■ **Data provided**:
┄┄┄┄┄┄

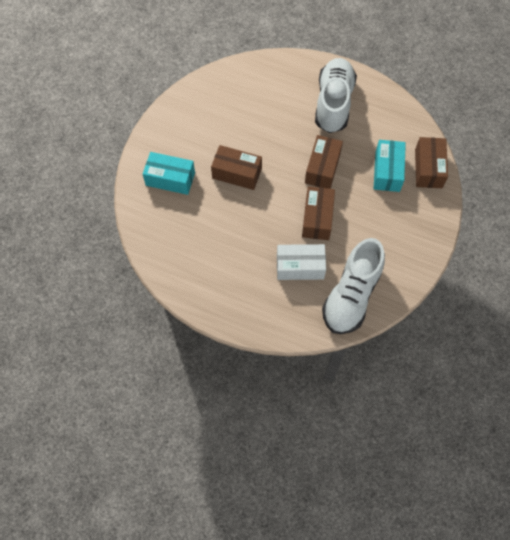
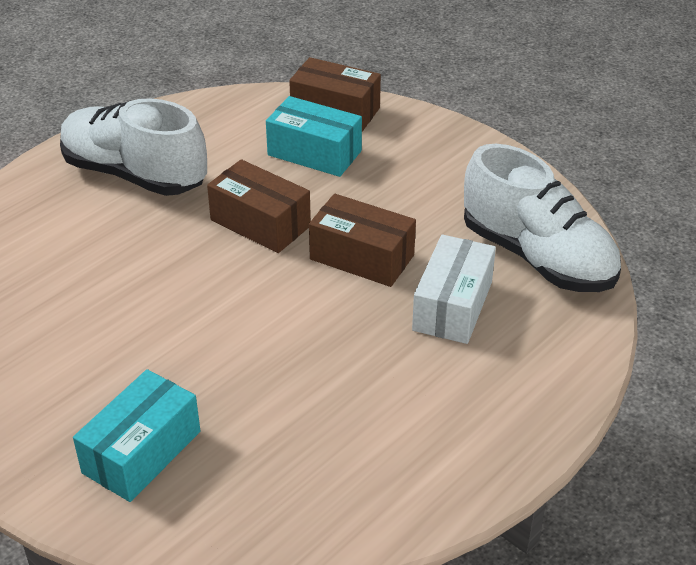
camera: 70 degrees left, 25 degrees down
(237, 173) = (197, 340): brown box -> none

┄┄┄┄┄┄

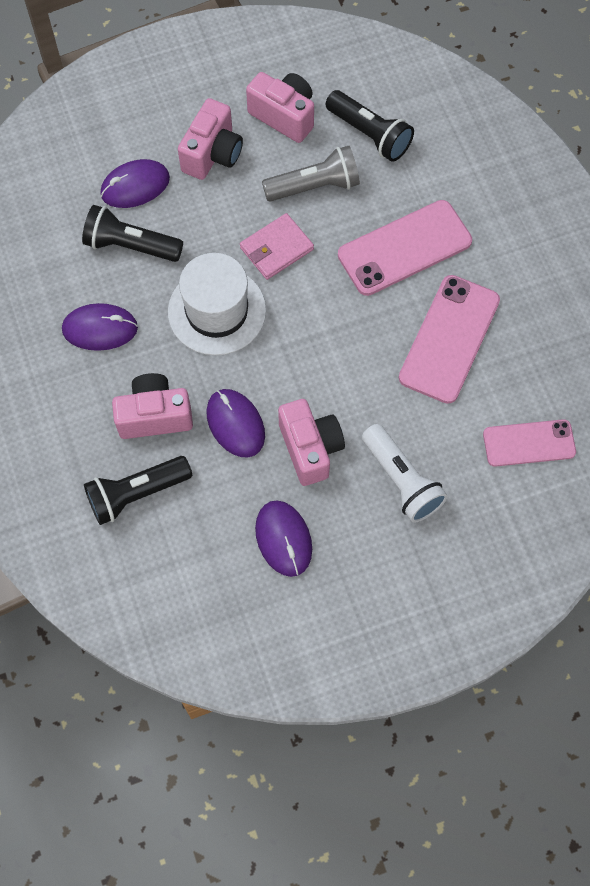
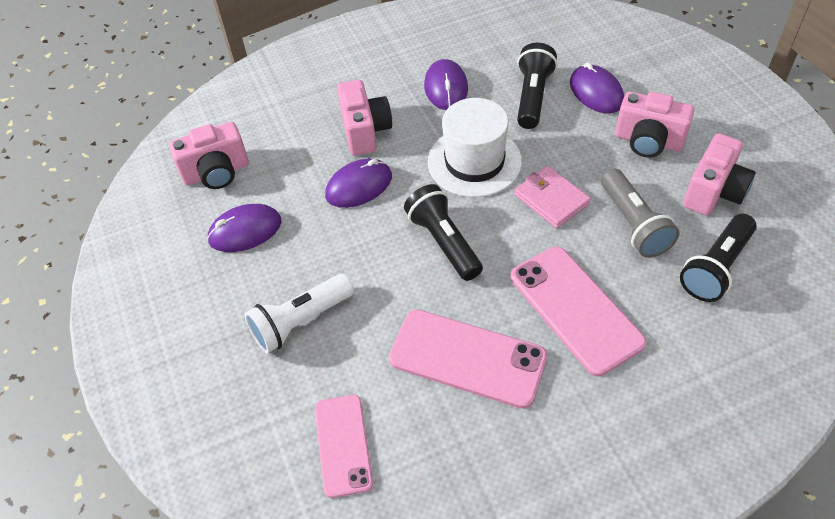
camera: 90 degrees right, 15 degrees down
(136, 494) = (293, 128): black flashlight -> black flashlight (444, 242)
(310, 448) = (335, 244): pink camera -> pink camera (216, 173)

┄┄┄┄┄┄

■ **About this exercise**:
Look through the entries above, and wherever a line holds the string "degrees", copy it.

■ **Reply**:
camera: 70 degrees left, 25 degrees down
camera: 90 degrees right, 15 degrees down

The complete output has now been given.